:: BRIEF ::
The entries that follow must be given again exactly, with no pictures kept.

Data extracted from a collection
::::::

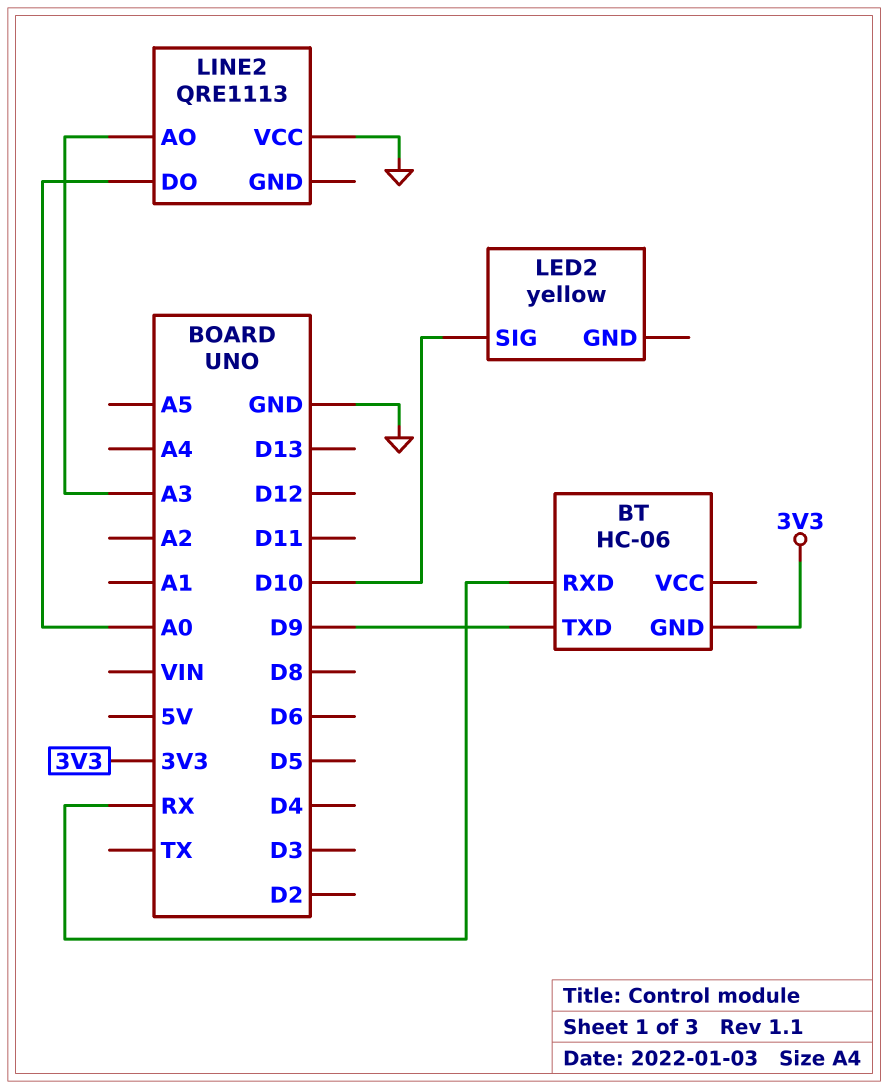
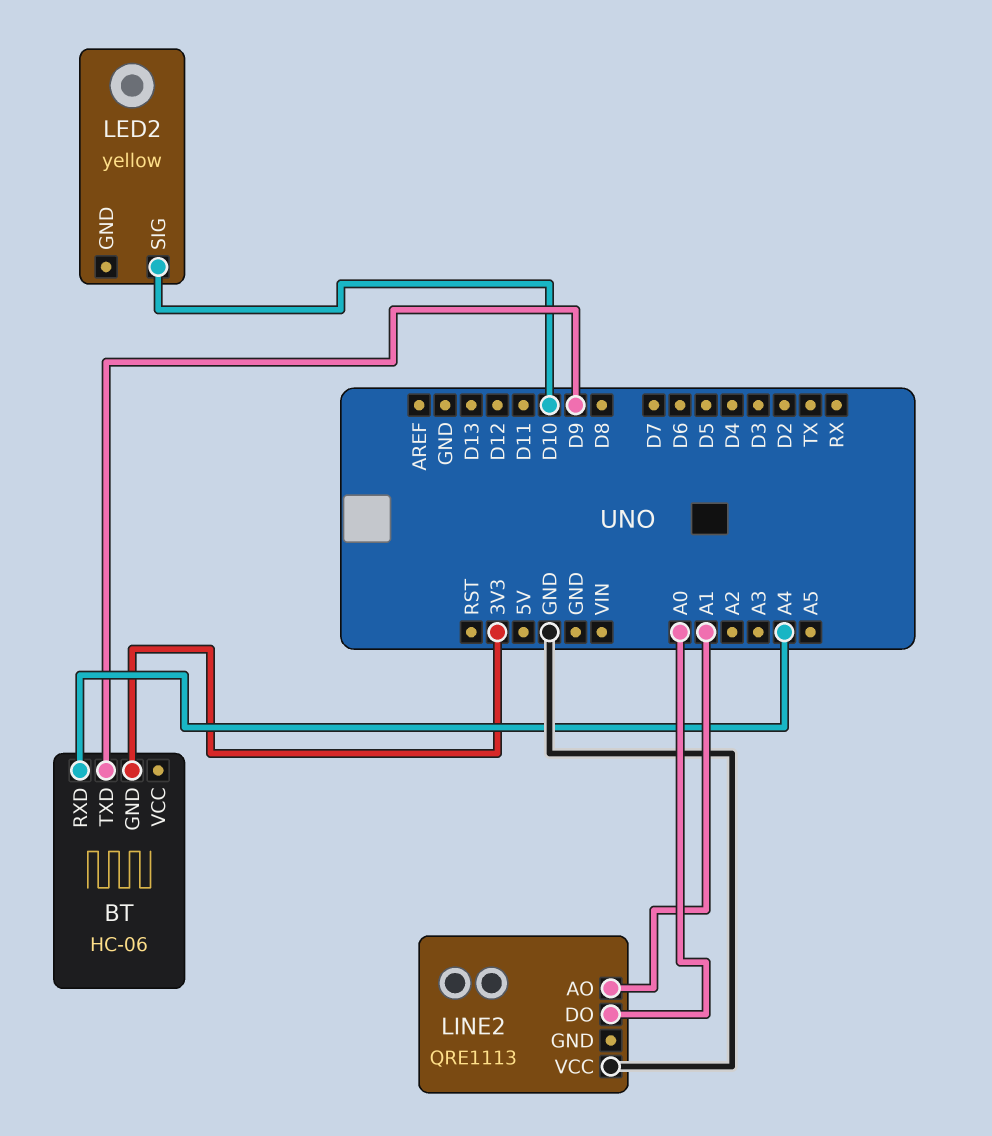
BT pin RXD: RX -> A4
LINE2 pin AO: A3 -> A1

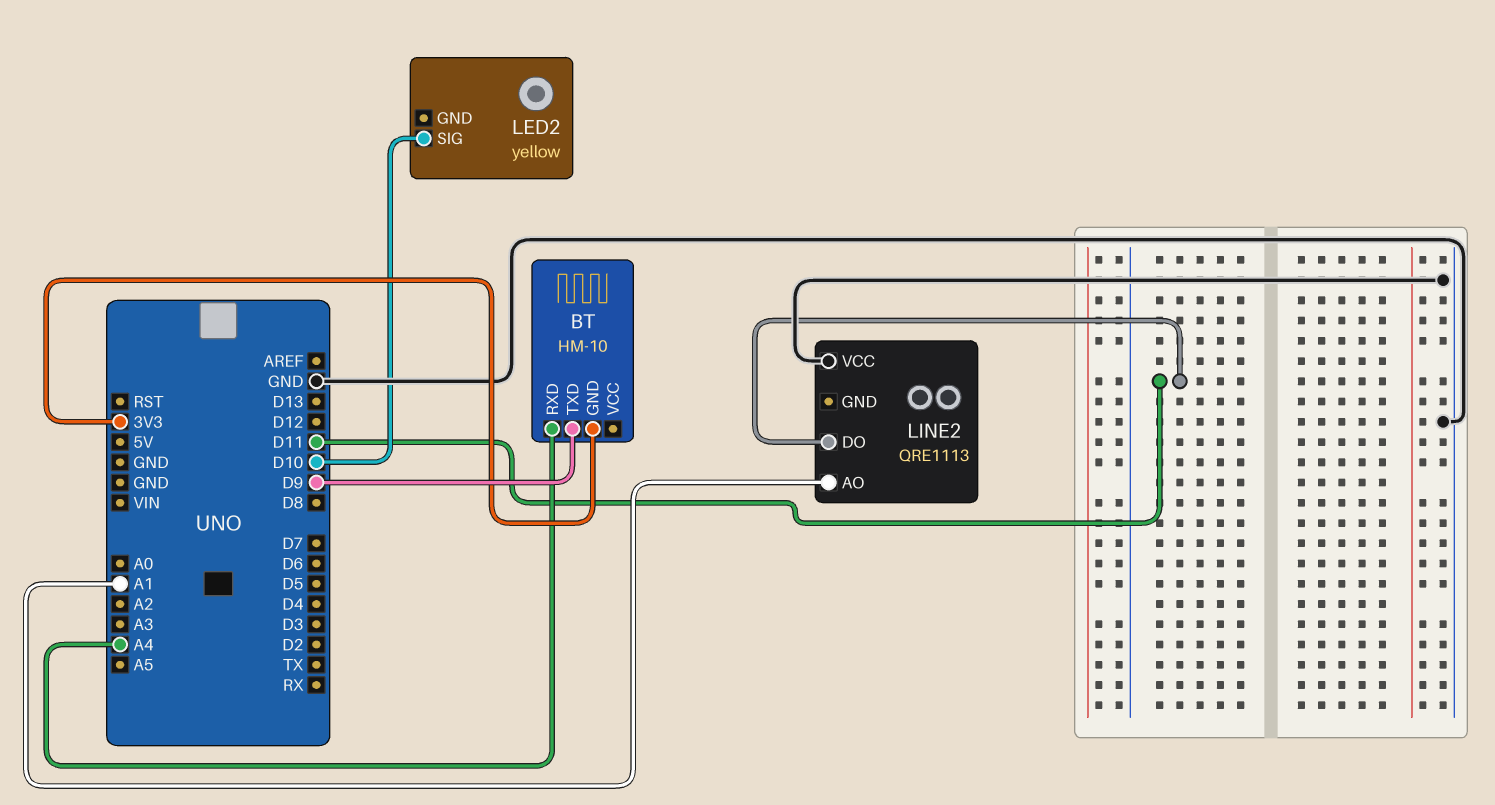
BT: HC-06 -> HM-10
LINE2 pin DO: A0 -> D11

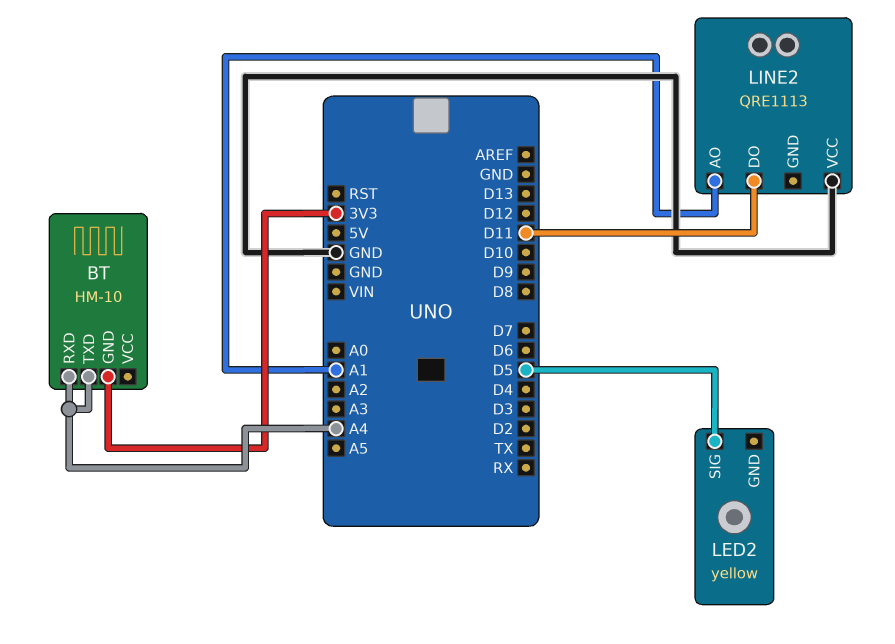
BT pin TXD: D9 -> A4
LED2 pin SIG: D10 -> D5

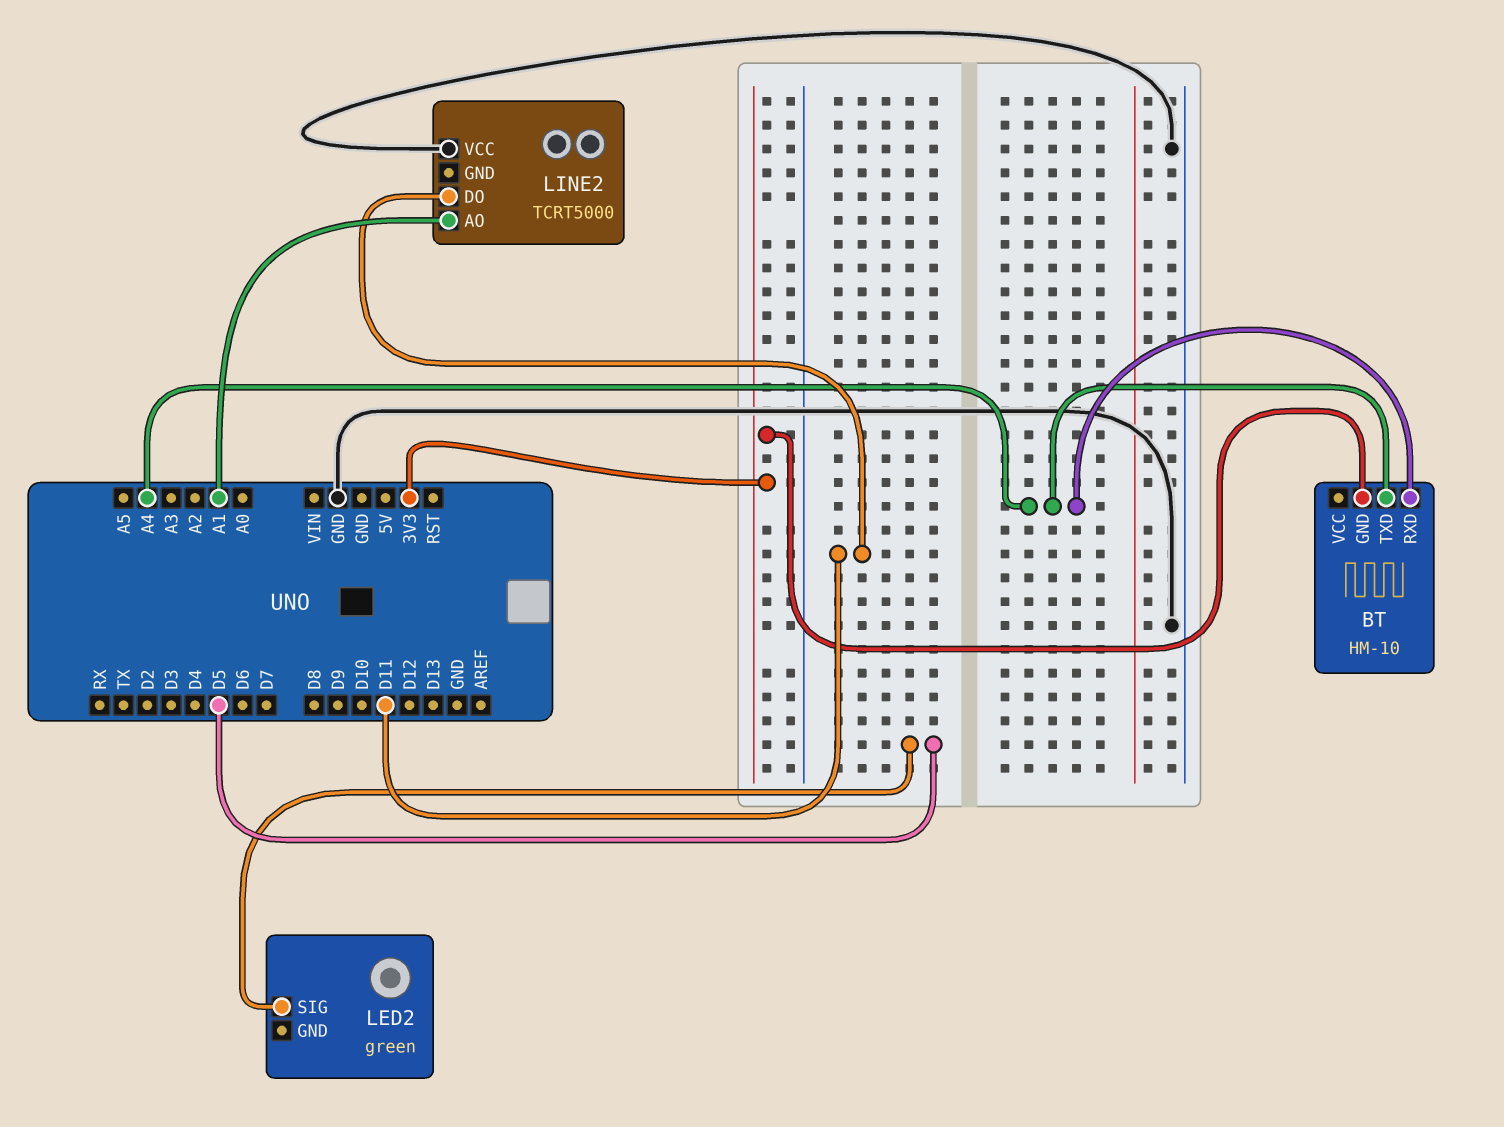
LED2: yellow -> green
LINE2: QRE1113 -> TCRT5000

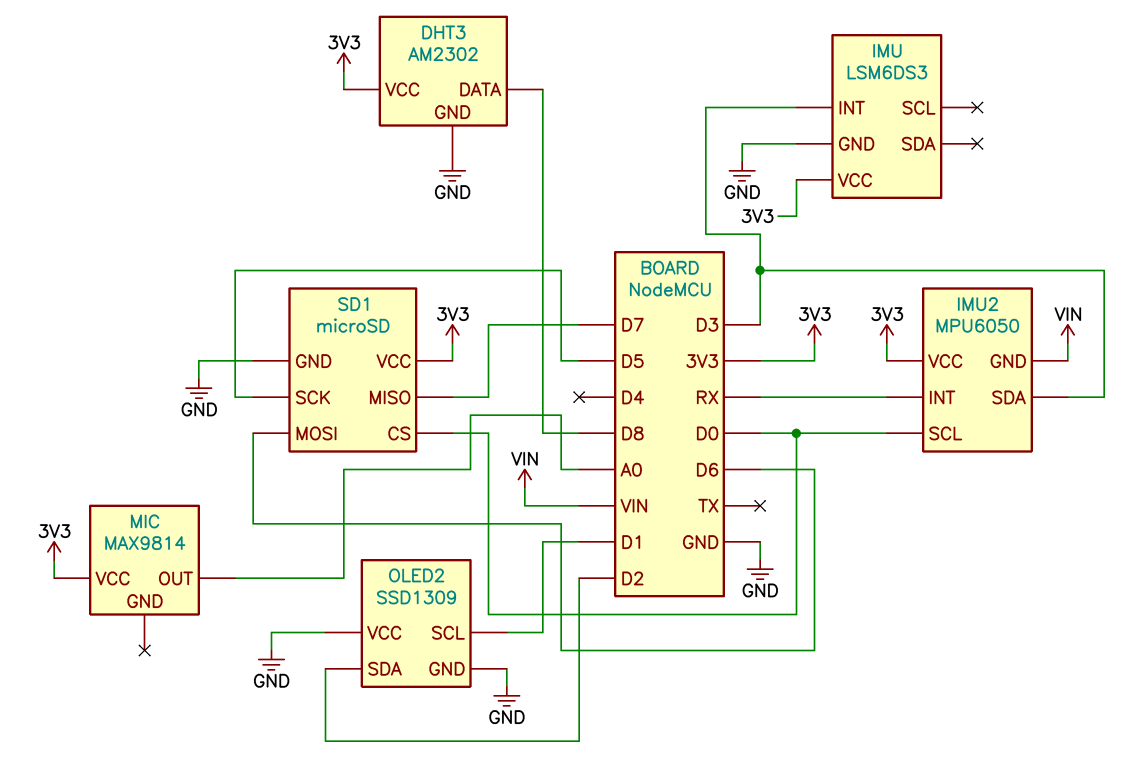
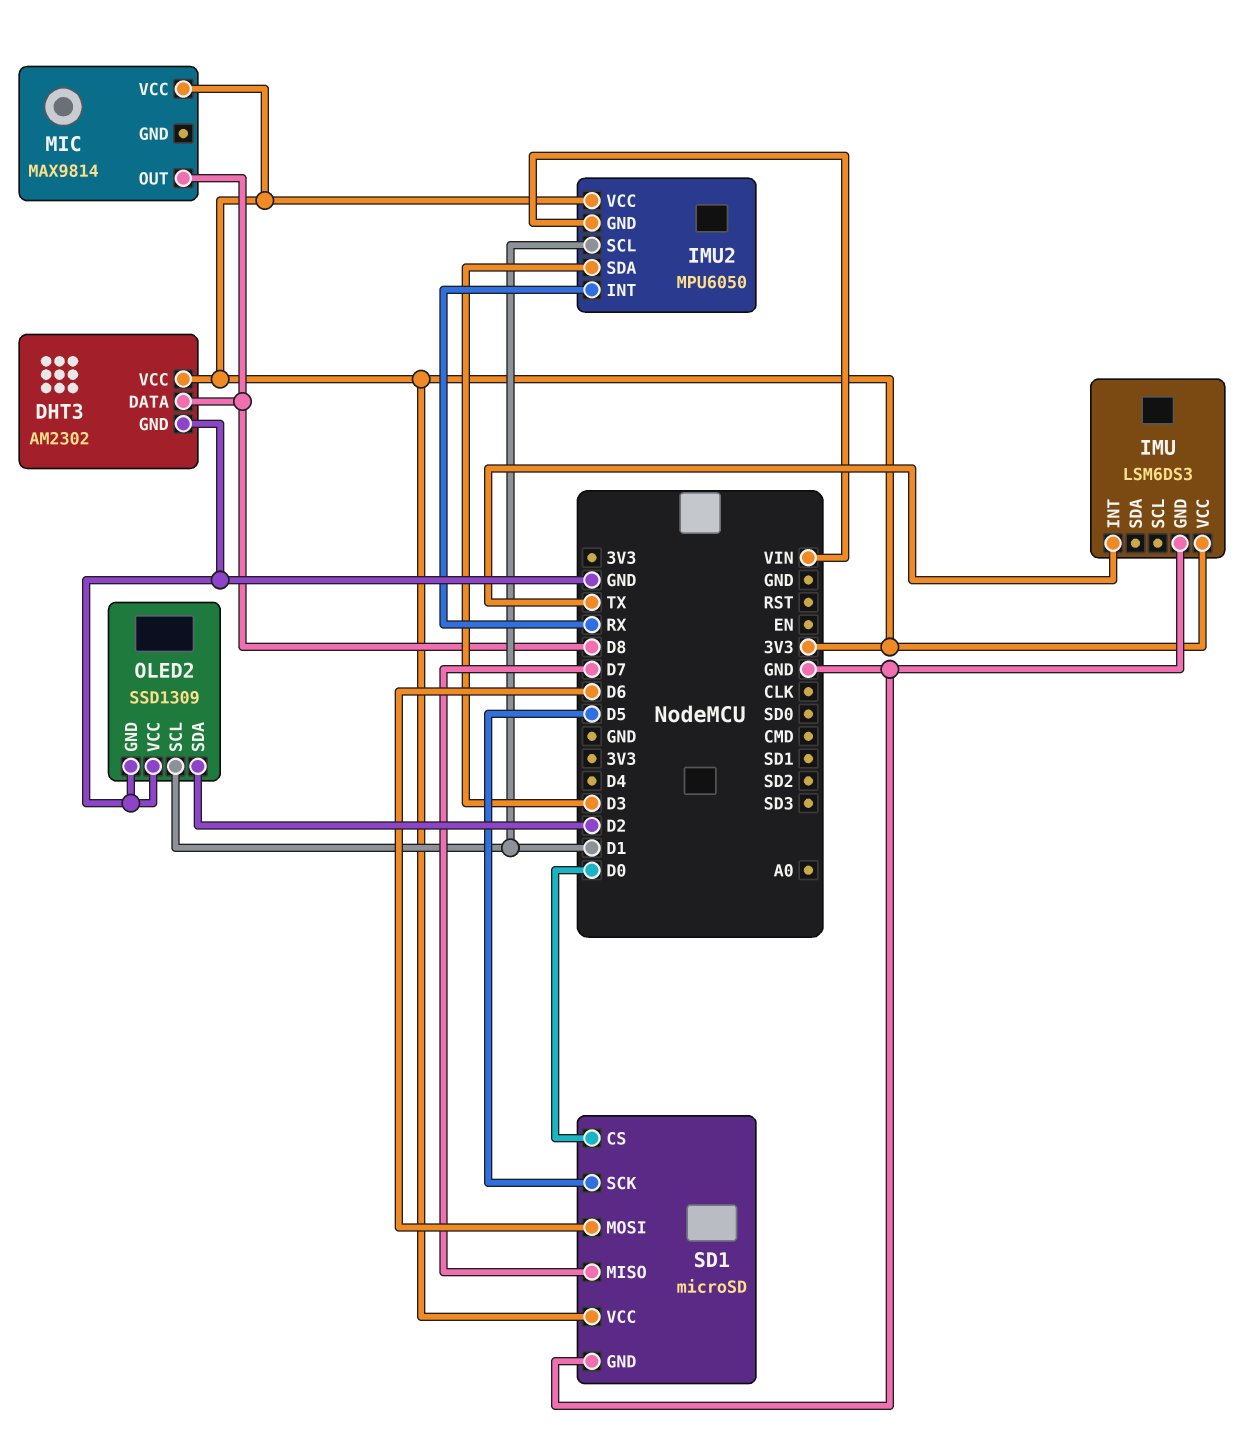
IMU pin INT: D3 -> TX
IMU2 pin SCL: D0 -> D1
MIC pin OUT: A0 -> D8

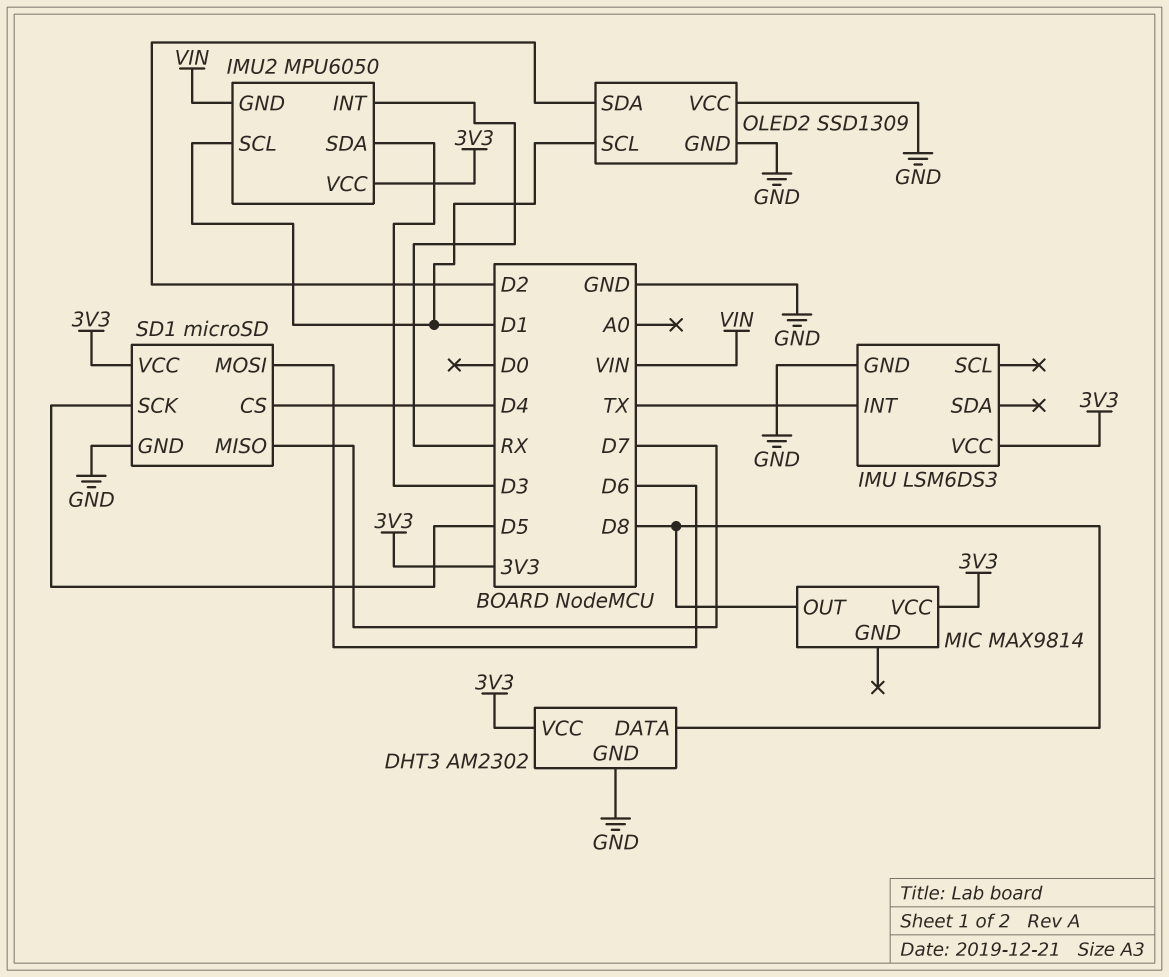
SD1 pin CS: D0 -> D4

::::::

:: RESULT OF THE EXERCISE ::
BT pin RXD: RX -> A4
LINE2 pin AO: A3 -> A1

BT: HC-06 -> HM-10
LINE2 pin DO: A0 -> D11

BT pin TXD: D9 -> A4
LED2 pin SIG: D10 -> D5

LED2: yellow -> green
LINE2: QRE1113 -> TCRT5000

IMU pin INT: D3 -> TX
IMU2 pin SCL: D0 -> D1
MIC pin OUT: A0 -> D8

SD1 pin CS: D0 -> D4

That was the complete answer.